DATA RECORDS =

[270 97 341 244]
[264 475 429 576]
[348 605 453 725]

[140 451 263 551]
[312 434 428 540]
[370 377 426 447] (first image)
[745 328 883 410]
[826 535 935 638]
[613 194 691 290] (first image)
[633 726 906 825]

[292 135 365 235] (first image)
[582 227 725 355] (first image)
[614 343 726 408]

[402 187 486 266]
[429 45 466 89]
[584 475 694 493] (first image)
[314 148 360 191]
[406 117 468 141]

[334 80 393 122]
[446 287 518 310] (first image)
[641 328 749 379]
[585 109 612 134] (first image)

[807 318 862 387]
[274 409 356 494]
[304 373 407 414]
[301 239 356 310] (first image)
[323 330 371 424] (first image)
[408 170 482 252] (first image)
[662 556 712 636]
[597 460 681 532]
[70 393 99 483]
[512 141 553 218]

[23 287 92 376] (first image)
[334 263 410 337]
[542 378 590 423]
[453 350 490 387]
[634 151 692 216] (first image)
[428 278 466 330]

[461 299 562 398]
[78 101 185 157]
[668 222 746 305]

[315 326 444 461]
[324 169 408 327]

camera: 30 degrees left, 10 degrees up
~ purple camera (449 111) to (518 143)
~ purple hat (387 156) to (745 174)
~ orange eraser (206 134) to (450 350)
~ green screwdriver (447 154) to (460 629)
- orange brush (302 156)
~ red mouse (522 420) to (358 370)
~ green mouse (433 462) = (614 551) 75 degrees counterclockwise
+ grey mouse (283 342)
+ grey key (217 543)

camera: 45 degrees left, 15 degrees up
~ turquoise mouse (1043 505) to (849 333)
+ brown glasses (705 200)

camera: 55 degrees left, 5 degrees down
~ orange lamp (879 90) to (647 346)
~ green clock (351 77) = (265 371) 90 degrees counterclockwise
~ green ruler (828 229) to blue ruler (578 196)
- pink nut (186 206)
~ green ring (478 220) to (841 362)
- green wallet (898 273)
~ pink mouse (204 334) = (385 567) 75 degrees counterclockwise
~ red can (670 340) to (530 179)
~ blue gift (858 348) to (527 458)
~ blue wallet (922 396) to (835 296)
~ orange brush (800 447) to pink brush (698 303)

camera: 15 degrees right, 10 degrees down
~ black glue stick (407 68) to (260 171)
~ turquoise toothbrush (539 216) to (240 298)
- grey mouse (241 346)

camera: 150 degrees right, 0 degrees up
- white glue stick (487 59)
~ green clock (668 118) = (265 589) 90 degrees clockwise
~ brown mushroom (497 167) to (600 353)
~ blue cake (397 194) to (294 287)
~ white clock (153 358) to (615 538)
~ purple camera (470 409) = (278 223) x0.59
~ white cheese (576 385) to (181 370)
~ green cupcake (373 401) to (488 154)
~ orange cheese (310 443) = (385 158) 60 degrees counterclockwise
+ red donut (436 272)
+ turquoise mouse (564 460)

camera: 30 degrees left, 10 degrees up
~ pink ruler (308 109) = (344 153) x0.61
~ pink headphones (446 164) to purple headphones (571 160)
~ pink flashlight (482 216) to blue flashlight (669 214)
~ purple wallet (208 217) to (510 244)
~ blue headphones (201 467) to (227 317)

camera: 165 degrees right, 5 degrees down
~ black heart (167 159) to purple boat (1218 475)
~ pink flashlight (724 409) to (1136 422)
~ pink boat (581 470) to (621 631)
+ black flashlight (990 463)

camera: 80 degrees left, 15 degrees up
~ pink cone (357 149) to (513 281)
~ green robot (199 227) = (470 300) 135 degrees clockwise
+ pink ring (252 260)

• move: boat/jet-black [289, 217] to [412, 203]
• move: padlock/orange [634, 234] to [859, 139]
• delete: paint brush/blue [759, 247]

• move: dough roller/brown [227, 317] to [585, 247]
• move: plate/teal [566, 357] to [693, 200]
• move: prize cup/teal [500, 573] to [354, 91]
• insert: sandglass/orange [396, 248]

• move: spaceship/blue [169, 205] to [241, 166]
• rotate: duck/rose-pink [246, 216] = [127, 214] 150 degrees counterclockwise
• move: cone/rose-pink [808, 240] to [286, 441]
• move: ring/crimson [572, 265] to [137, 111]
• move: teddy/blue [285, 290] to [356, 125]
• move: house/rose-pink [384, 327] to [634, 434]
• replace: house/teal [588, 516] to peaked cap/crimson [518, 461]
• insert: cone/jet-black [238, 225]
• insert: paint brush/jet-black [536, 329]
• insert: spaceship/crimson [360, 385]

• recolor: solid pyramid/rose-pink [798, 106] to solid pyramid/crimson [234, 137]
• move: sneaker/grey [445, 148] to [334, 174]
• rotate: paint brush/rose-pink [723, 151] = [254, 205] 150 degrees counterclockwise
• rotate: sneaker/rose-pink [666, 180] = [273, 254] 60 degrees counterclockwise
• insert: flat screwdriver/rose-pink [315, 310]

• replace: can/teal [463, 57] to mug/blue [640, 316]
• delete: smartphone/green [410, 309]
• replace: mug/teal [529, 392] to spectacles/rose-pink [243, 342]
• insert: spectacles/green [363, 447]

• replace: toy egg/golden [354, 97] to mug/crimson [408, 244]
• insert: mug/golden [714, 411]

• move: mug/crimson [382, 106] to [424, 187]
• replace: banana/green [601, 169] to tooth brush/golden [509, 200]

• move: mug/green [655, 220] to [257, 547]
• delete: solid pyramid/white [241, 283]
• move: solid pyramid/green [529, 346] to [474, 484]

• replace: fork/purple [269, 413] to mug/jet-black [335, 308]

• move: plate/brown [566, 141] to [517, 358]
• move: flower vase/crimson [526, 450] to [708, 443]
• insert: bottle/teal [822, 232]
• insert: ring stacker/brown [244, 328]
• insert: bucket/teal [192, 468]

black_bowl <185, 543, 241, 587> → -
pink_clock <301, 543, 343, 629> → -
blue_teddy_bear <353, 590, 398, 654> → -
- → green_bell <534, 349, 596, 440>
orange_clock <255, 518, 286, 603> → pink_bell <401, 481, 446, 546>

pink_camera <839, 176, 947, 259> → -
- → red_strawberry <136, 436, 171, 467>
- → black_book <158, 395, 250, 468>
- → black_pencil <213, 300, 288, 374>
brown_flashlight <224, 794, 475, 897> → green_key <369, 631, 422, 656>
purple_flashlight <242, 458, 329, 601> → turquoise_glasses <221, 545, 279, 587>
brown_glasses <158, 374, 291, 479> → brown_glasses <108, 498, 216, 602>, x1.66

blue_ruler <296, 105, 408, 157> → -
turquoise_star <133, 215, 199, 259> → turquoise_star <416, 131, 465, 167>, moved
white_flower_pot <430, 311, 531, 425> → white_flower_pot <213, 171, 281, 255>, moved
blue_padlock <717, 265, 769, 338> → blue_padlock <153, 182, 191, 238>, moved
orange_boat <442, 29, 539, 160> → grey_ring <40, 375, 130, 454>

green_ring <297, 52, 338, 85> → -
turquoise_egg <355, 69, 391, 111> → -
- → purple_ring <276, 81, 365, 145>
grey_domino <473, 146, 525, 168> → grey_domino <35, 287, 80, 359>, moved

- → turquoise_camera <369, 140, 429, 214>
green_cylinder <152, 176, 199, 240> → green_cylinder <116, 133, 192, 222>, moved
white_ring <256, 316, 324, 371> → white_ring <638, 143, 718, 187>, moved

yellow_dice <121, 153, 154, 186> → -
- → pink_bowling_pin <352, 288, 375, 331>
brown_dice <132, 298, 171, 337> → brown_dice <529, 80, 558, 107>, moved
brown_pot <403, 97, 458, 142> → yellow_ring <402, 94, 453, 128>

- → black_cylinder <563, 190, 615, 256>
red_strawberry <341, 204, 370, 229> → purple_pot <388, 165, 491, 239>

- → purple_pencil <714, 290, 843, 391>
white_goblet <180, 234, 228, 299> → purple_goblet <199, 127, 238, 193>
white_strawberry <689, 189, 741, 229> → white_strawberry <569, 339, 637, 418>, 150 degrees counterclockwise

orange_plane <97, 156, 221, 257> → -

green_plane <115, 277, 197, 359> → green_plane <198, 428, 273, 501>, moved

WHAT NEEDS TO BE DONE = Take the listing above and repeat exactly the lines from the one containing "blue_teddy_bear <353, 590, 398, 654>" through the one containing "- → green_bell <534, 349, 596, 440>", both included.

SOLUTION TO THE PROBLEM =
blue_teddy_bear <353, 590, 398, 654> → -
- → green_bell <534, 349, 596, 440>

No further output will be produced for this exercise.